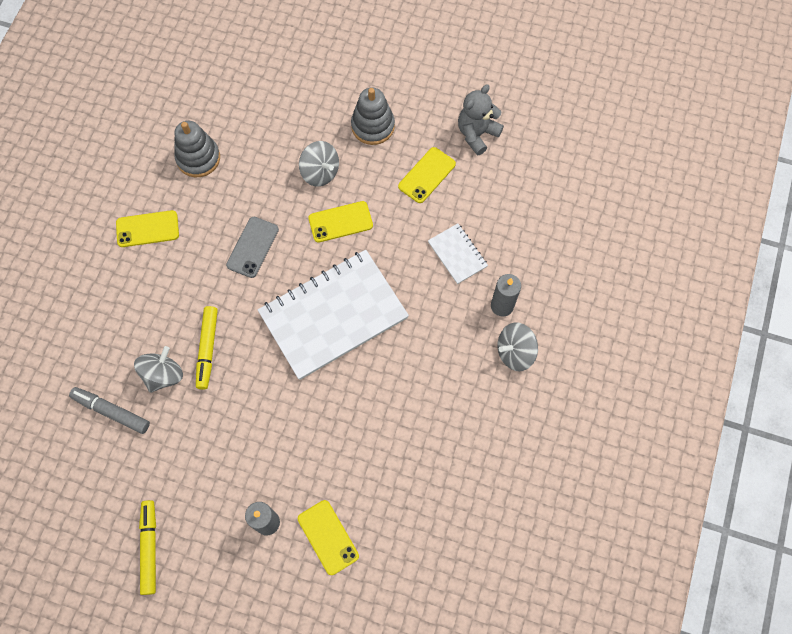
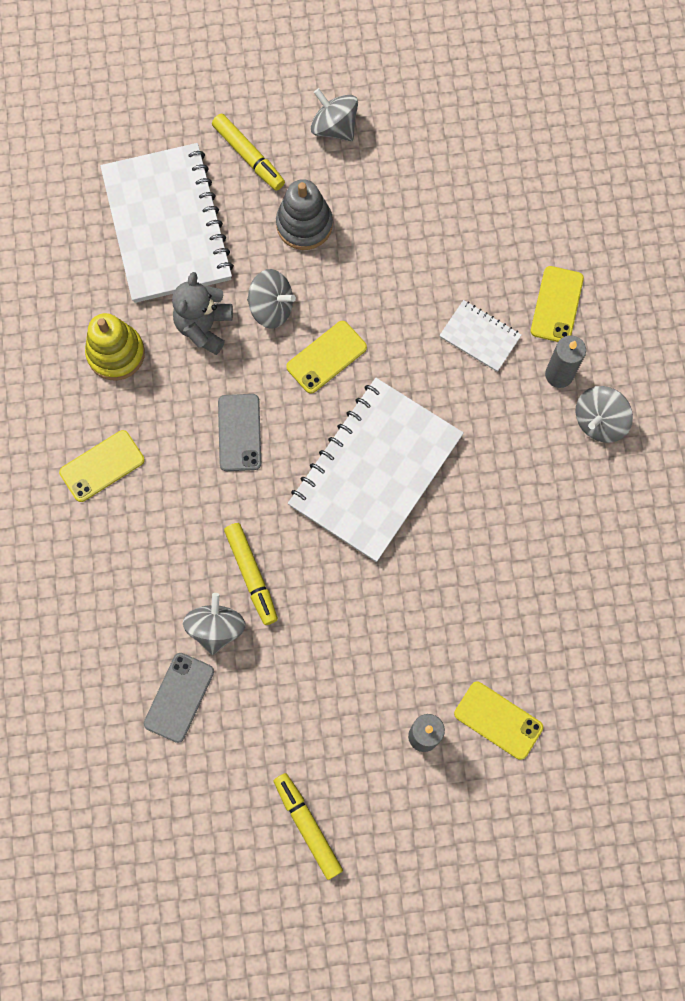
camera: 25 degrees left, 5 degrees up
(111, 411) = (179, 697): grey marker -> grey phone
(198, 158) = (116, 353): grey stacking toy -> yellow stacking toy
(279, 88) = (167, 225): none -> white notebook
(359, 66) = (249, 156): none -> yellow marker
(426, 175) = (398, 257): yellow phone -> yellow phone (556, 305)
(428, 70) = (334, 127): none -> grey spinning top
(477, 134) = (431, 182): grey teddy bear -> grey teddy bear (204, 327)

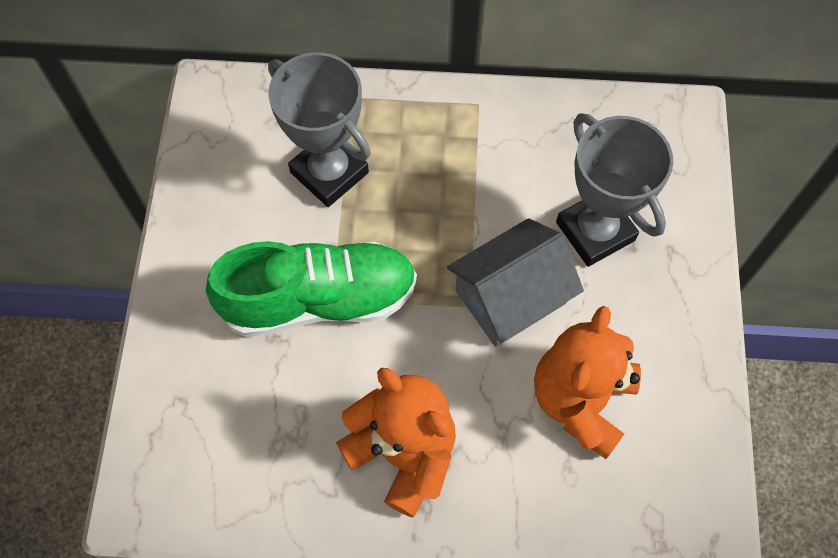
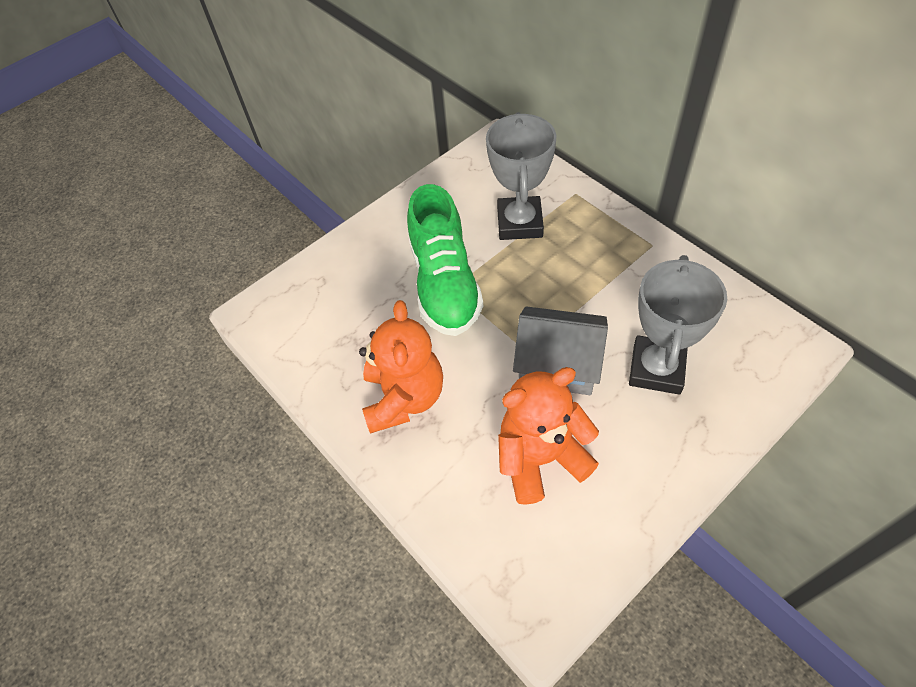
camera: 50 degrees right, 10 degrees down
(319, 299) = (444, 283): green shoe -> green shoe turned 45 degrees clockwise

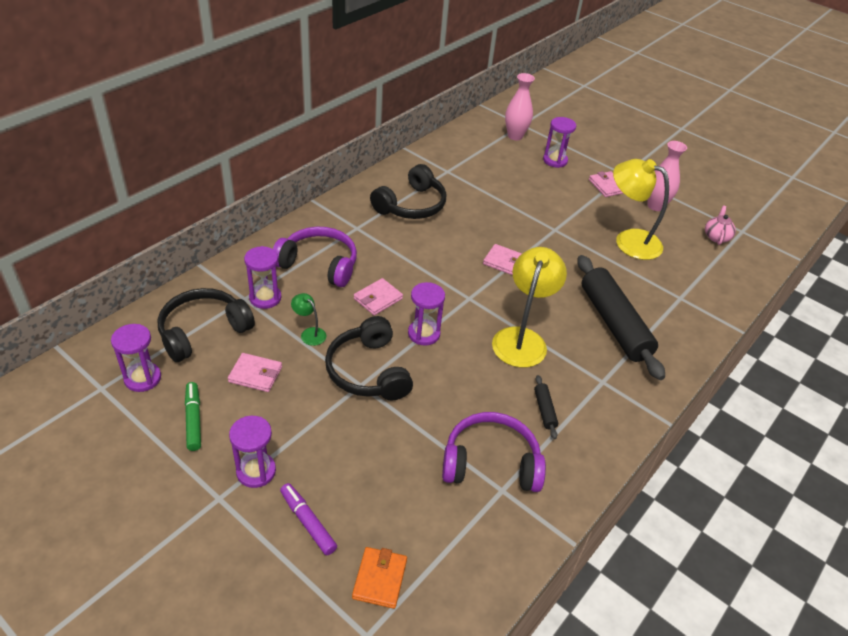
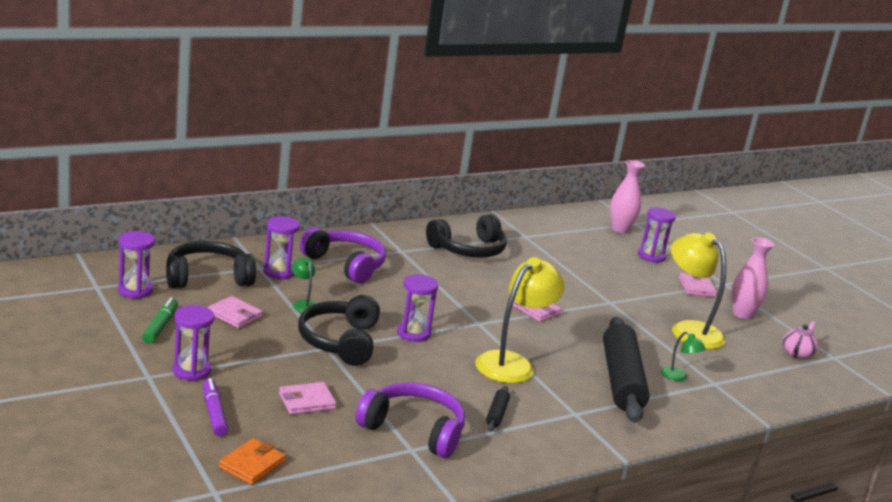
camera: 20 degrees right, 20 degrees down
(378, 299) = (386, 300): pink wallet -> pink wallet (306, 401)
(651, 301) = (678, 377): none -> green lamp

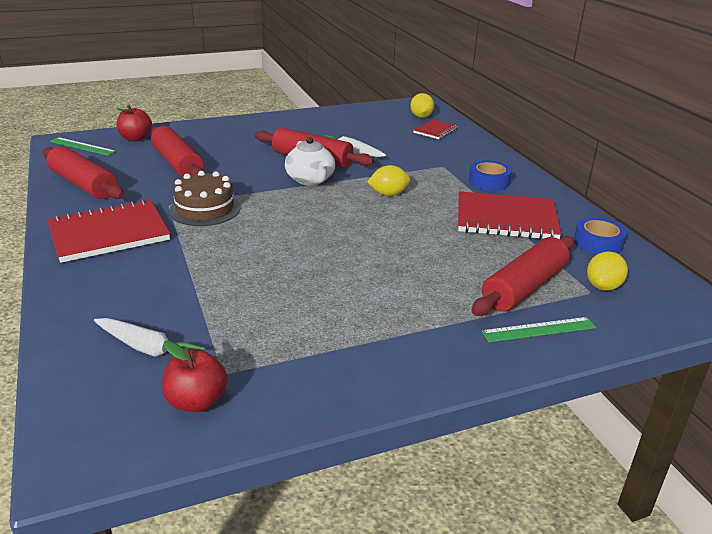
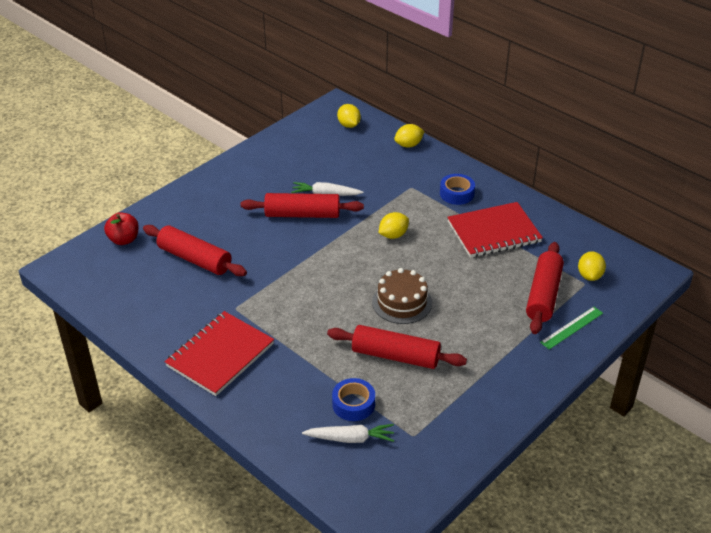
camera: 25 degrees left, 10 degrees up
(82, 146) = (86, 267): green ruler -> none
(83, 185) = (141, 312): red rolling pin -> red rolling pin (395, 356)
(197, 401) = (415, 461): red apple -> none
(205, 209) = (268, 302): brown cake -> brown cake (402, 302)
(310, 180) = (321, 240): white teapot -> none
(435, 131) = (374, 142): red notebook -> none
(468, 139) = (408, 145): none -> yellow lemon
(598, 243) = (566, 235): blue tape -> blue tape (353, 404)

-- -- --

▶ **WHAT THE EXERCISE ASKS**
Working through the entries above, copy every line in which "grey" is found.

▶ **THE COMPLETED TASK**
(111, 411) = (179, 697): grey marker -> grey phone
(198, 158) = (116, 353): grey stacking toy -> yellow stacking toy
(428, 70) = (334, 127): none -> grey spinning top
(477, 134) = (431, 182): grey teddy bear -> grey teddy bear (204, 327)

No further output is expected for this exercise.